» Exercise requirements
In the entries below, begin at the line with "camera: 30 degrees left, 10 degrees up" and stop after the line with "(302, 395) = (288, 328): turquoise"; output those lines exactly and omit the pictures.

» Coordinate-based object records
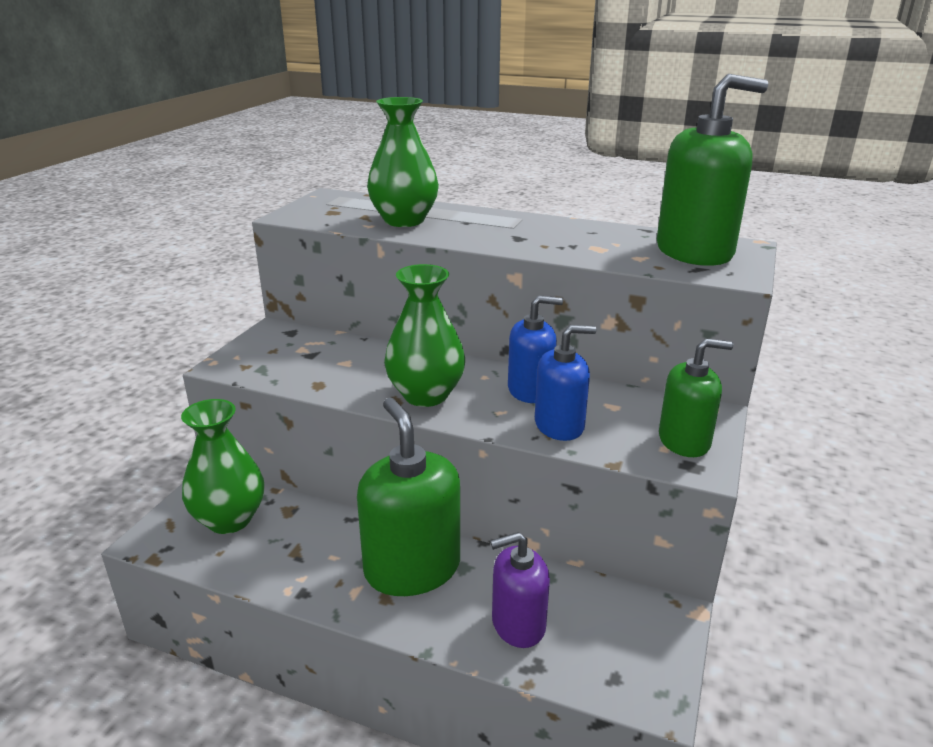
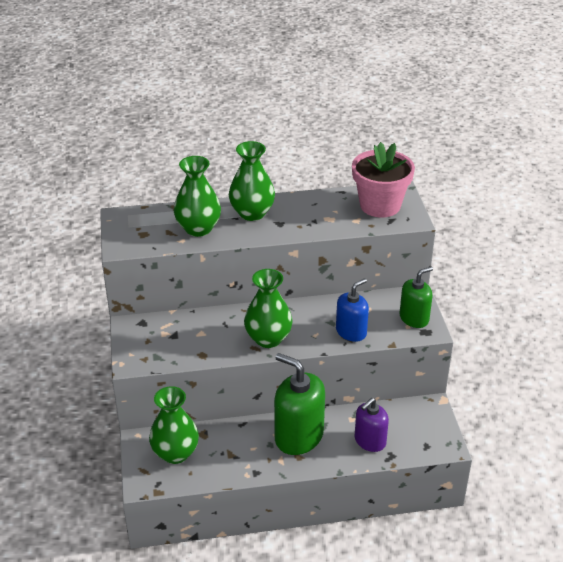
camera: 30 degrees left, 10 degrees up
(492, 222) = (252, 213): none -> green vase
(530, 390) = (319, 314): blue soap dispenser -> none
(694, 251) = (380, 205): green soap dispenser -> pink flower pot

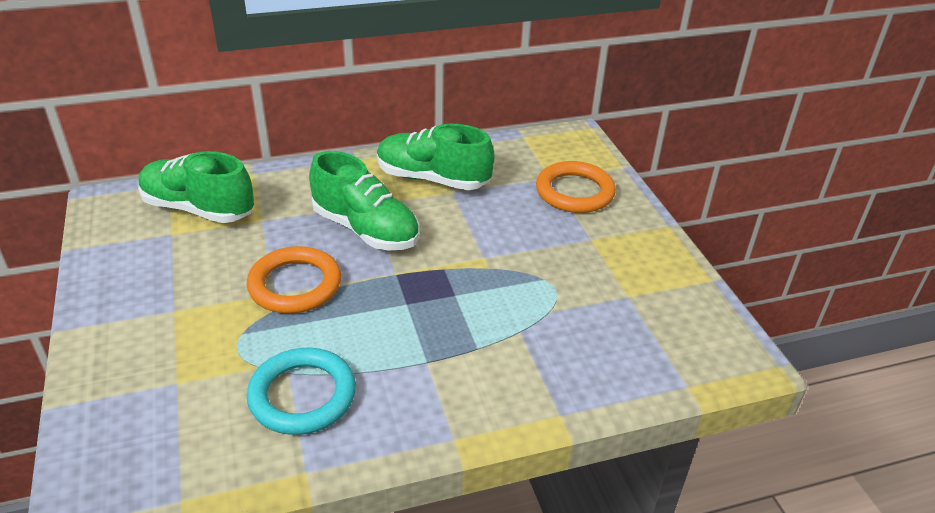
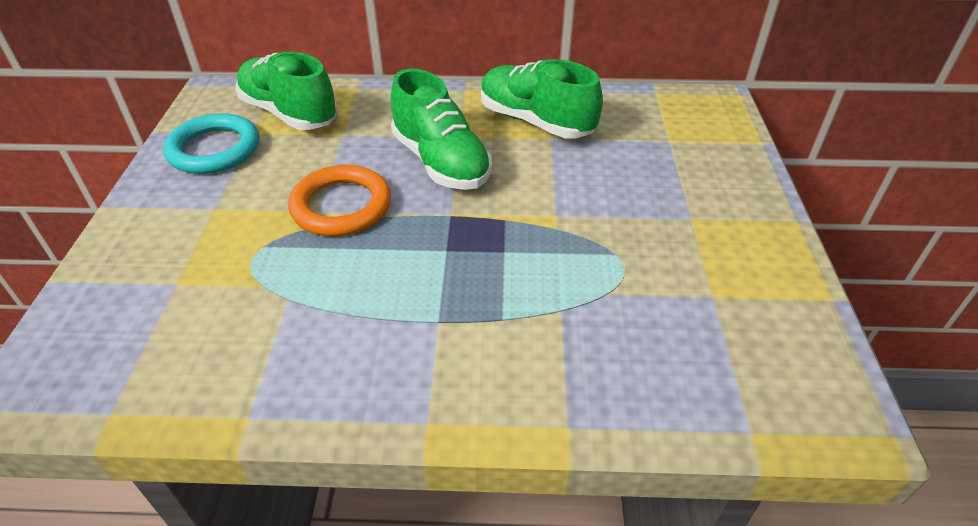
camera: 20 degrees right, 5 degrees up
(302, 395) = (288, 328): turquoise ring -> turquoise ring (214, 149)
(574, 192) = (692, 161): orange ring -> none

---

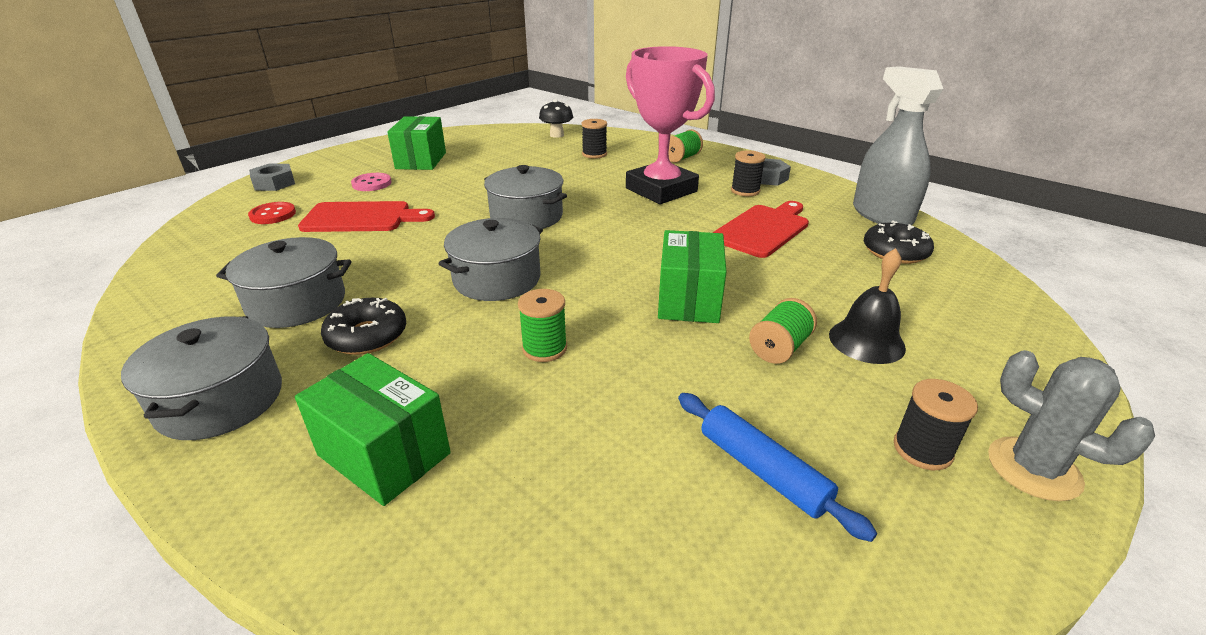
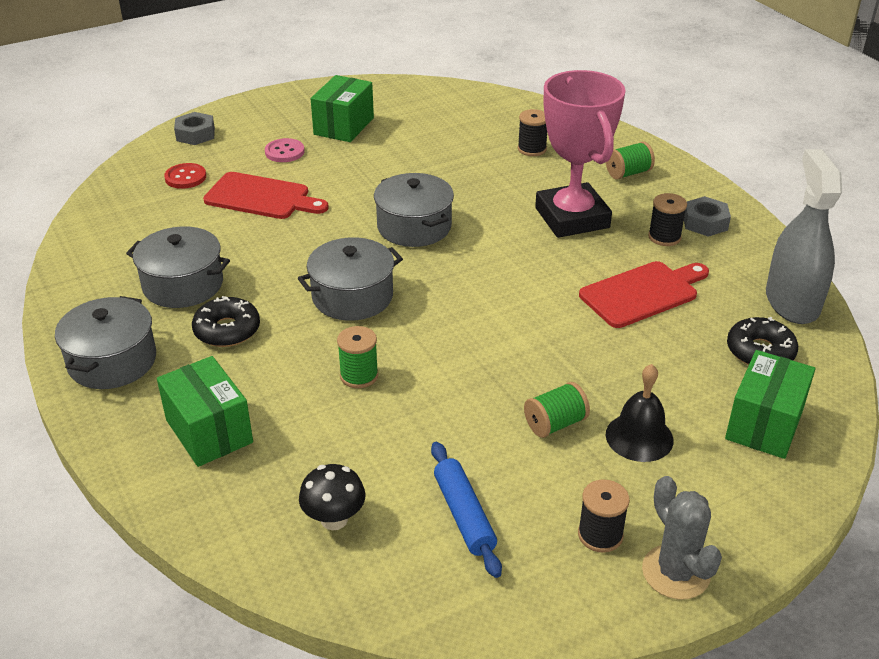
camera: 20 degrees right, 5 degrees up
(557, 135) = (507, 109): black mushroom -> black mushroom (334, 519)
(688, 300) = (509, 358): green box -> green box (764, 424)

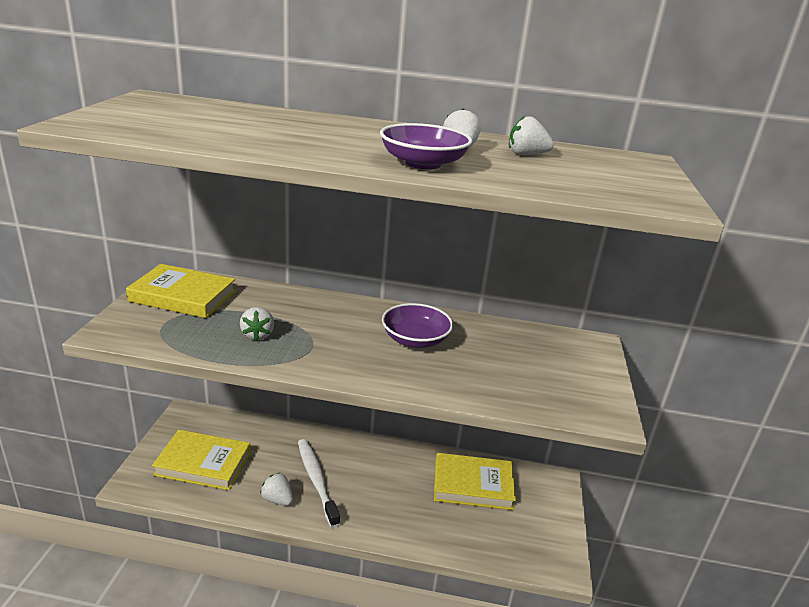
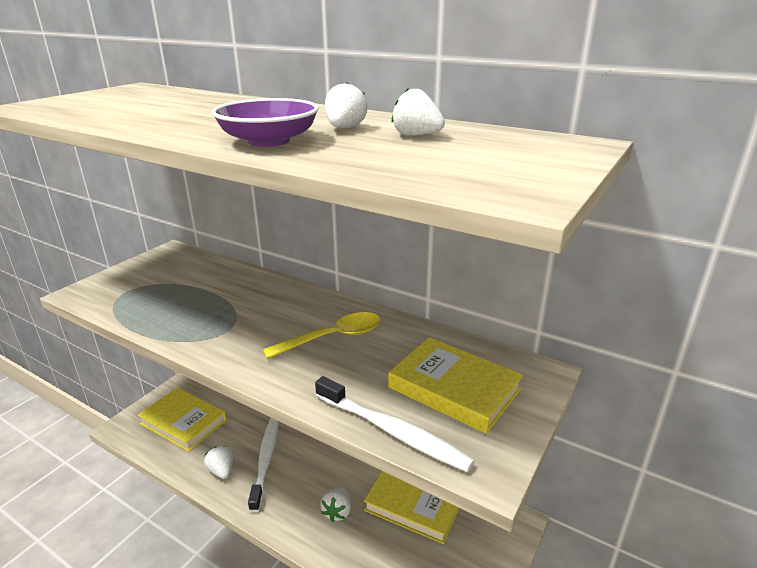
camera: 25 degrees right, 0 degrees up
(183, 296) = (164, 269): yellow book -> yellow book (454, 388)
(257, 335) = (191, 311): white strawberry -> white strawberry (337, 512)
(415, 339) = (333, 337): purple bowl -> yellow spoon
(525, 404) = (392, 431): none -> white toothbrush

» Solution
camera: 30 degrees left, 10 degrees up
(492, 222) = (252, 213): none -> green vase
(530, 390) = (319, 314): blue soap dispenser -> none
(694, 251) = (380, 205): green soap dispenser -> pink flower pot

camera: 20 degrees right, 5 degrees up
(302, 395) = (288, 328): turquoise ring -> turquoise ring (214, 149)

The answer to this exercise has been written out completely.